<<<<

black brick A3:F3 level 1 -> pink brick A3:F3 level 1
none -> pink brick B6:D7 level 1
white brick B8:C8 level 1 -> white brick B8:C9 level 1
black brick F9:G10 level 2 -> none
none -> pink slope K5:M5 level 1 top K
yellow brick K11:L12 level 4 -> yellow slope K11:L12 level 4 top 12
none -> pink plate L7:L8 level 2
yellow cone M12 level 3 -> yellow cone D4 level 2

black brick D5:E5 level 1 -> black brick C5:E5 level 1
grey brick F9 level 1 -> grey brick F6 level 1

>>>>
<<<<

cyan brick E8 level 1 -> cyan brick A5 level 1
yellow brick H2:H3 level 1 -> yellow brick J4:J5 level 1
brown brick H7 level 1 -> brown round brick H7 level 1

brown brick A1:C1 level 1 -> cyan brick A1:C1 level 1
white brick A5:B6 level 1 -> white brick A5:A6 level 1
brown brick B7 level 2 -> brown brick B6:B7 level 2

>>>>

WHAT TO DO — Copy out precisely the lines from the line with "white brick B8:C8" to the line with "none -> pink plate L7:L8 level 2" in the material above, including those two lines and omitting all the rest.

ANSWER —
white brick B8:C8 level 1 -> white brick B8:C9 level 1
black brick F9:G10 level 2 -> none
none -> pink slope K5:M5 level 1 top K
yellow brick K11:L12 level 4 -> yellow slope K11:L12 level 4 top 12
none -> pink plate L7:L8 level 2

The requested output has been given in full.